─── EXTRACTED MATERIAL ───

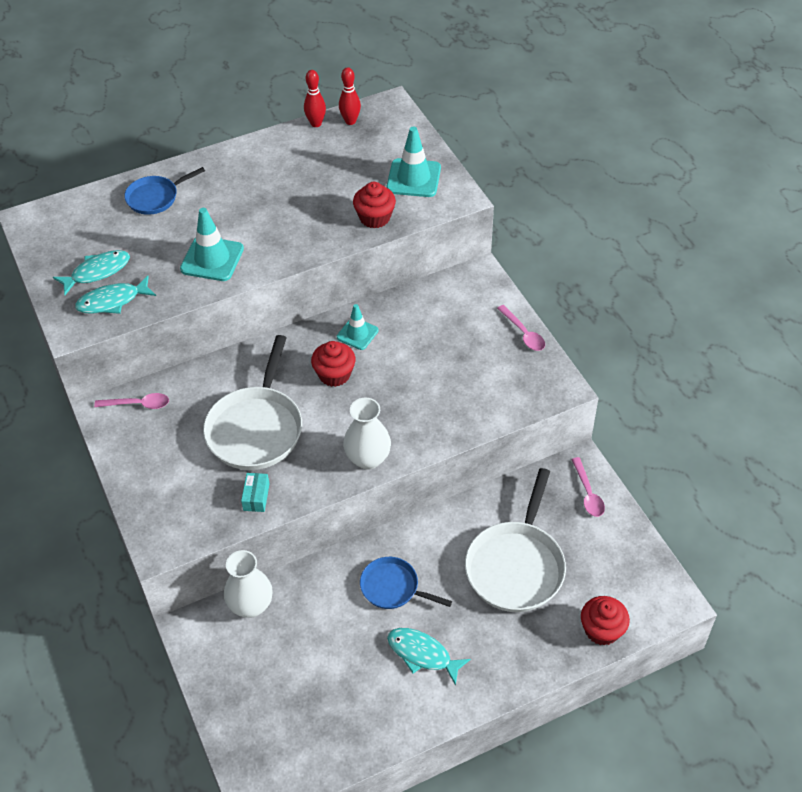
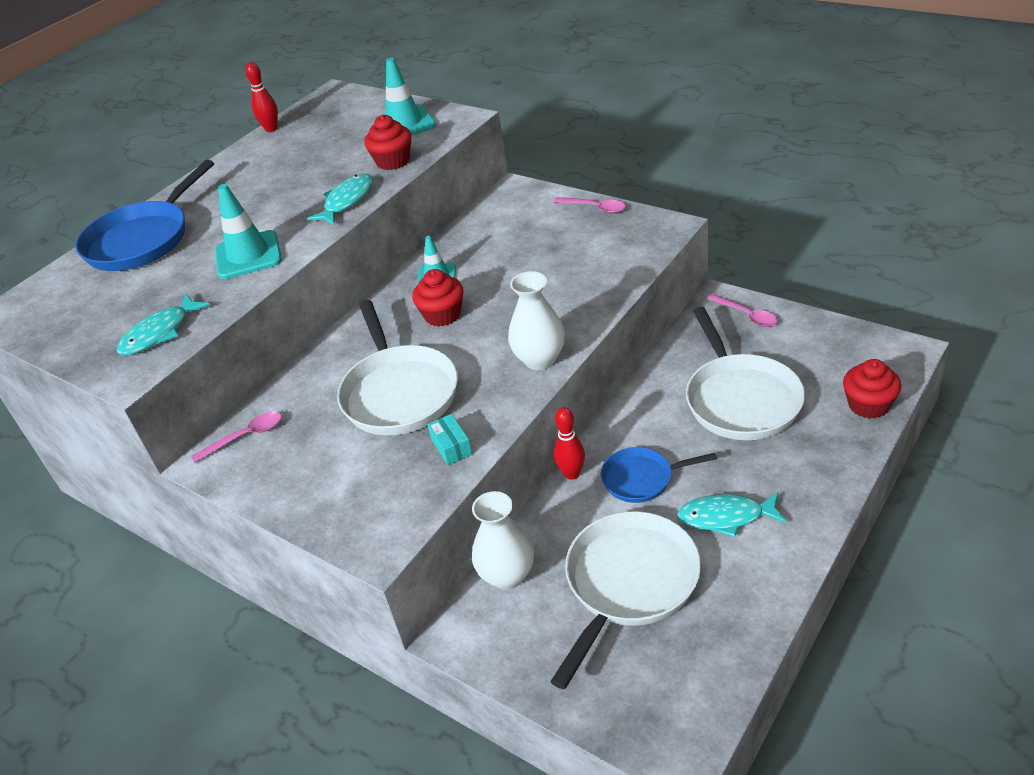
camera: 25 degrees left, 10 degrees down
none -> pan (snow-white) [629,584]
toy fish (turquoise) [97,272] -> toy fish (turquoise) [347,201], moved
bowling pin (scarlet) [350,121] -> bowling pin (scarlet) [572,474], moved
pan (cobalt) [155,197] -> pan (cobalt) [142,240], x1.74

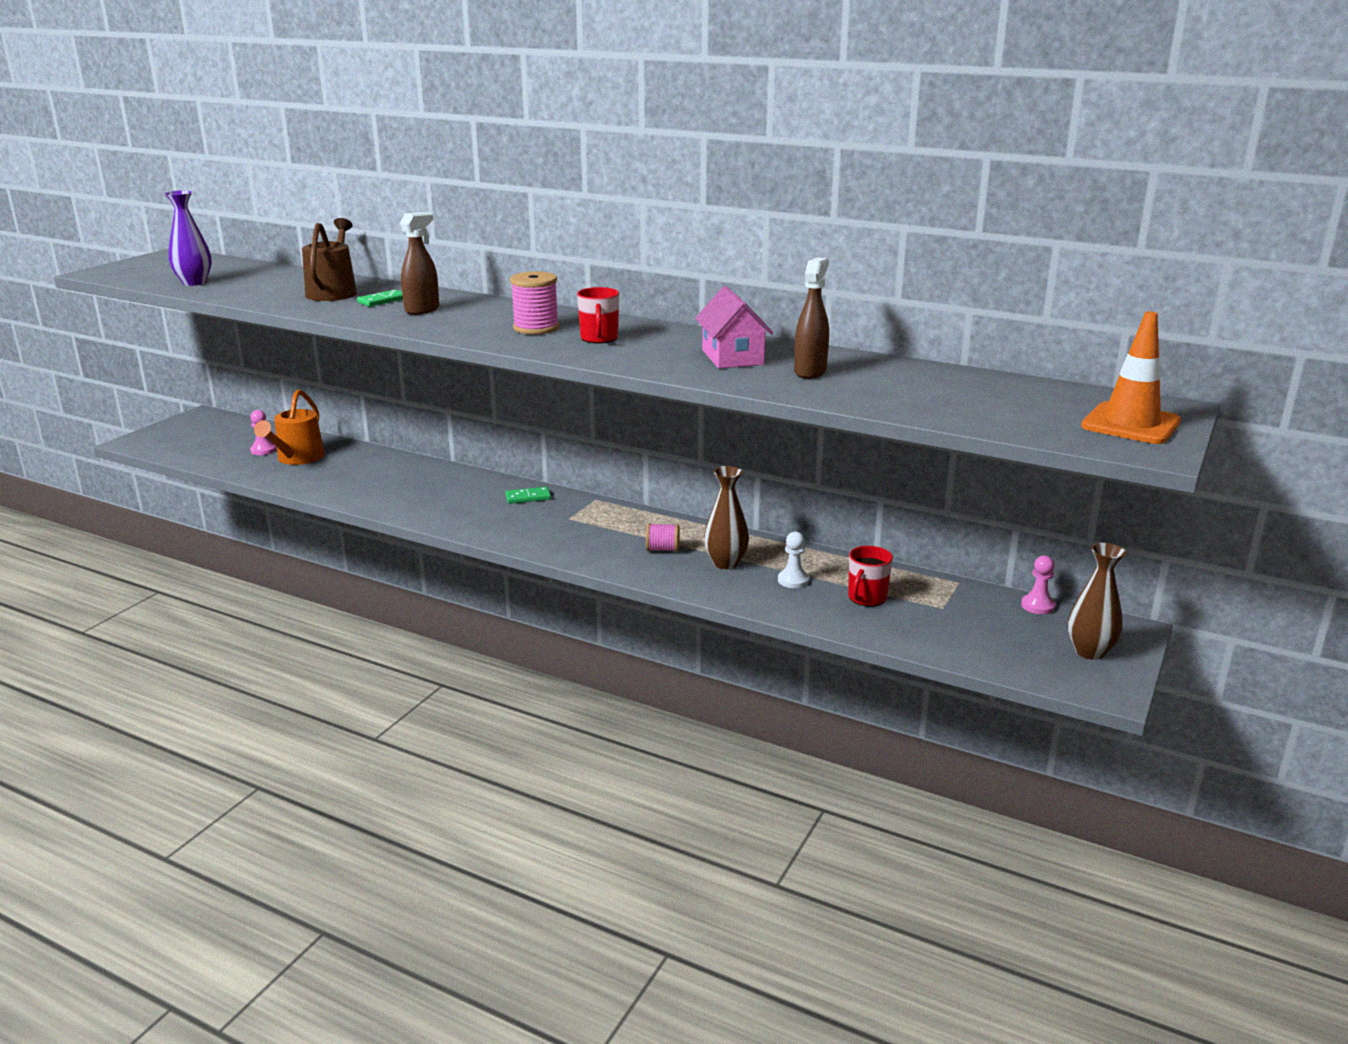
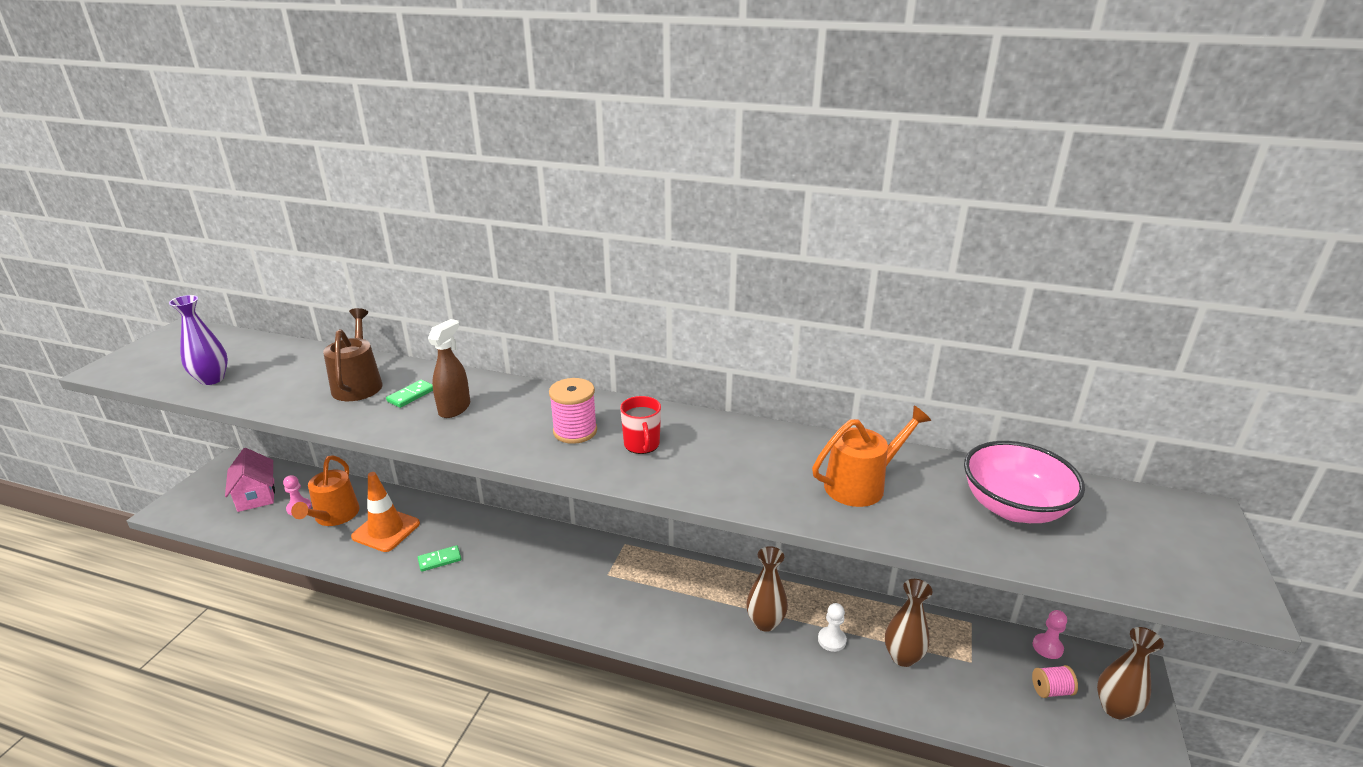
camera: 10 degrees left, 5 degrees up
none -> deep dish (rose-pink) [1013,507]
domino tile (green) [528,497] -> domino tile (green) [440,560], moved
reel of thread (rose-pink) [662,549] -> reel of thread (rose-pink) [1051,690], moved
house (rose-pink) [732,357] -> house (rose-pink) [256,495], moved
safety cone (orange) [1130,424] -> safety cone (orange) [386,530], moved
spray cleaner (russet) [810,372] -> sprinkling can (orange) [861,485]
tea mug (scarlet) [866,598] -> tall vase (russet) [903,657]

───
─── EXTRACTED MATERIAL ───

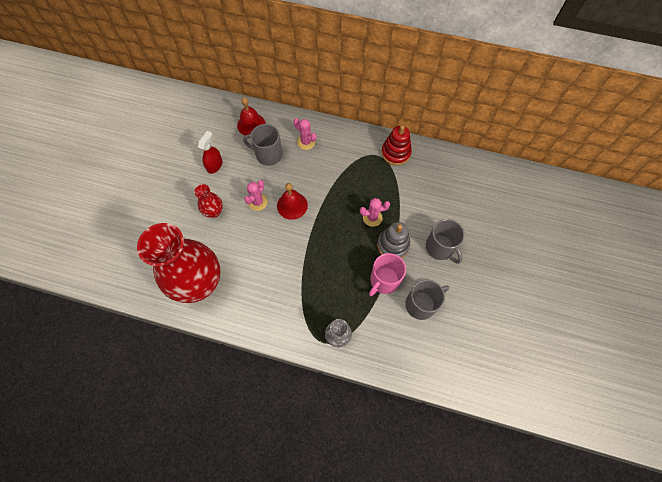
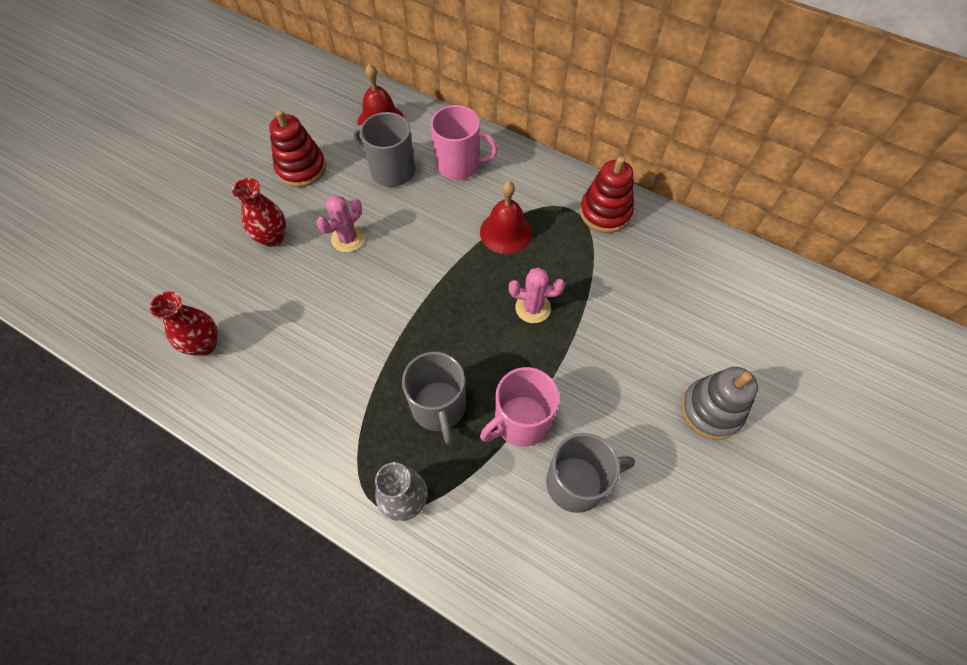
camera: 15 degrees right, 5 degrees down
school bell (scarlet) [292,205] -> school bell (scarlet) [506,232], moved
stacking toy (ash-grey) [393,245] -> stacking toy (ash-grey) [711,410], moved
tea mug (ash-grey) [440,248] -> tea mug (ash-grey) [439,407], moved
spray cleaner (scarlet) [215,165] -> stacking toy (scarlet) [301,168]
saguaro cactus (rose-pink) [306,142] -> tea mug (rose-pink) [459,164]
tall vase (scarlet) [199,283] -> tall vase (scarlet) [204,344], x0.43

───
─── EXTRACTED MATERIAL ───

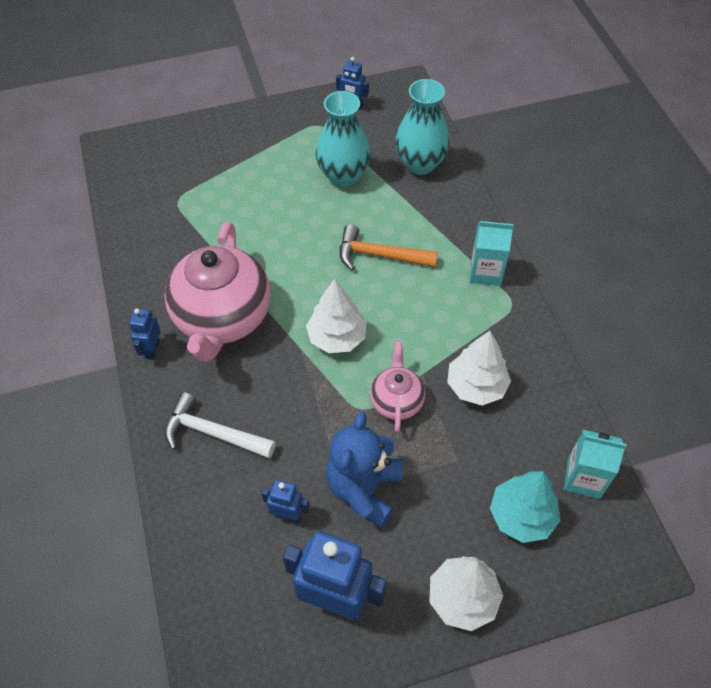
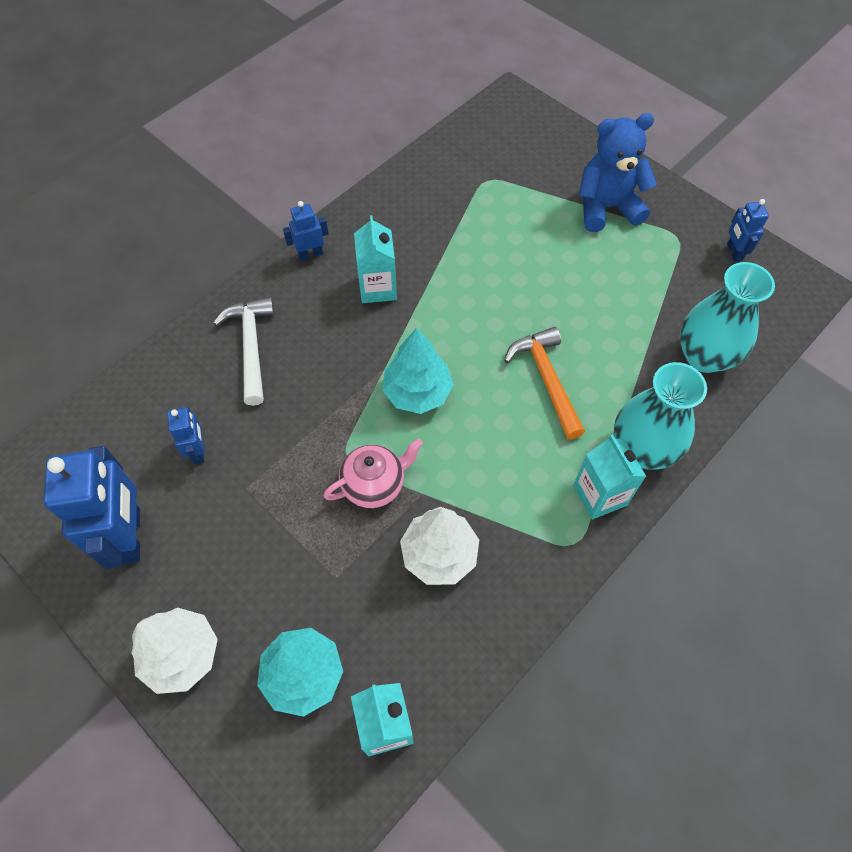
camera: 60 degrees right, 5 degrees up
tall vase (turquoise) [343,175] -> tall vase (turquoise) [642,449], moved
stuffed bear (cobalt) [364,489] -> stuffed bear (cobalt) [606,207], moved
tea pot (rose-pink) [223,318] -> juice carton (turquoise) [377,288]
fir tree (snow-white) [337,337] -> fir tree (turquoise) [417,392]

───

■ WORK INSTRUCTIONS ■
Start with the line above that contains "camera: 25 degrees left, 10 degrees down" and stop after the line that contains "bowling pin (scarlet) [350,121]". Output those lines exactly, and only those.

■ FINAL ANSWER ■
camera: 25 degrees left, 10 degrees down
none -> pan (snow-white) [629,584]
toy fish (turquoise) [97,272] -> toy fish (turquoise) [347,201], moved
bowling pin (scarlet) [350,121] -> bowling pin (scarlet) [572,474], moved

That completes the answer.